**What the task requires:** Look through the listing below and write out exactly the lines from the line with "camera: 95 degrees left, 0 degrees up" to the line with "(435, 309) = (419, 240): red ruler -> none", both included, and no others.

**Working data:**
********************
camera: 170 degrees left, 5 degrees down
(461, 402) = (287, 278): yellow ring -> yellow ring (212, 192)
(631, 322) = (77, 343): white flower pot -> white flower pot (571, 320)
********************
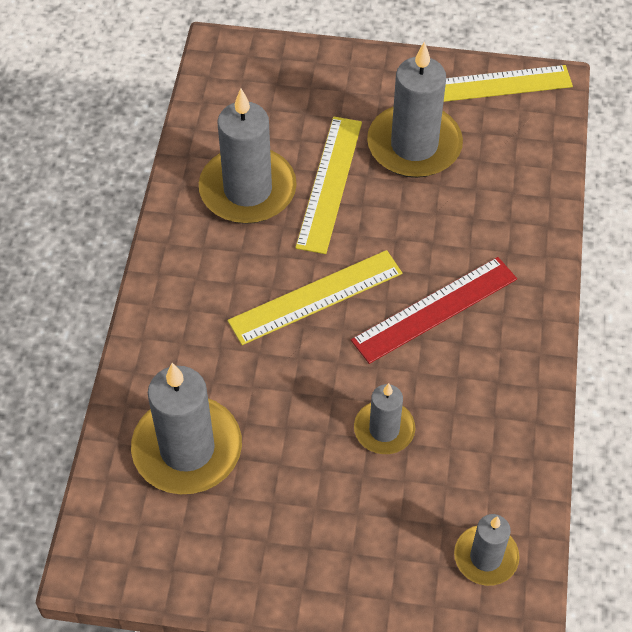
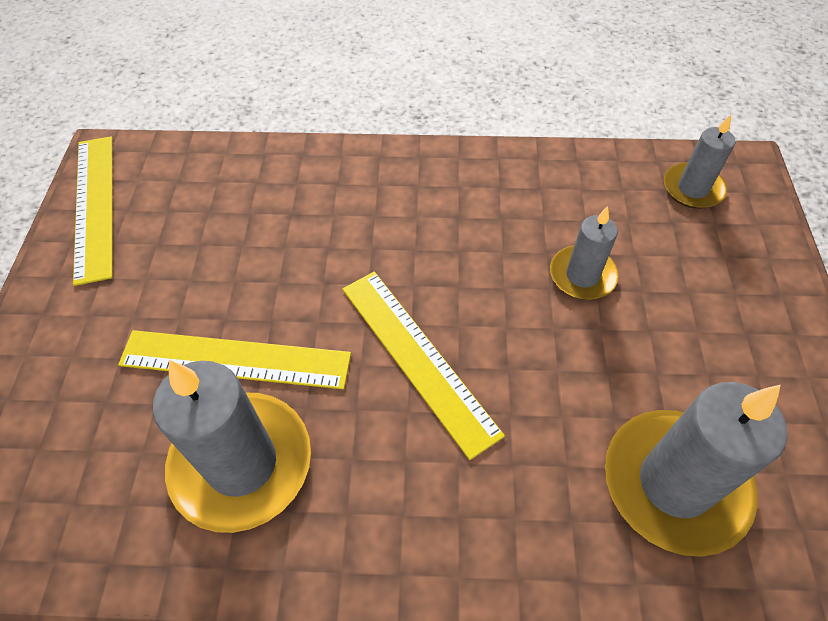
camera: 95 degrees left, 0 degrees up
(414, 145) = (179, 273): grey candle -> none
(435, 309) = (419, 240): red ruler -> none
********************
**Exercise result:**
camera: 95 degrees left, 0 degrees up
(414, 145) = (179, 273): grey candle -> none
(435, 309) = (419, 240): red ruler -> none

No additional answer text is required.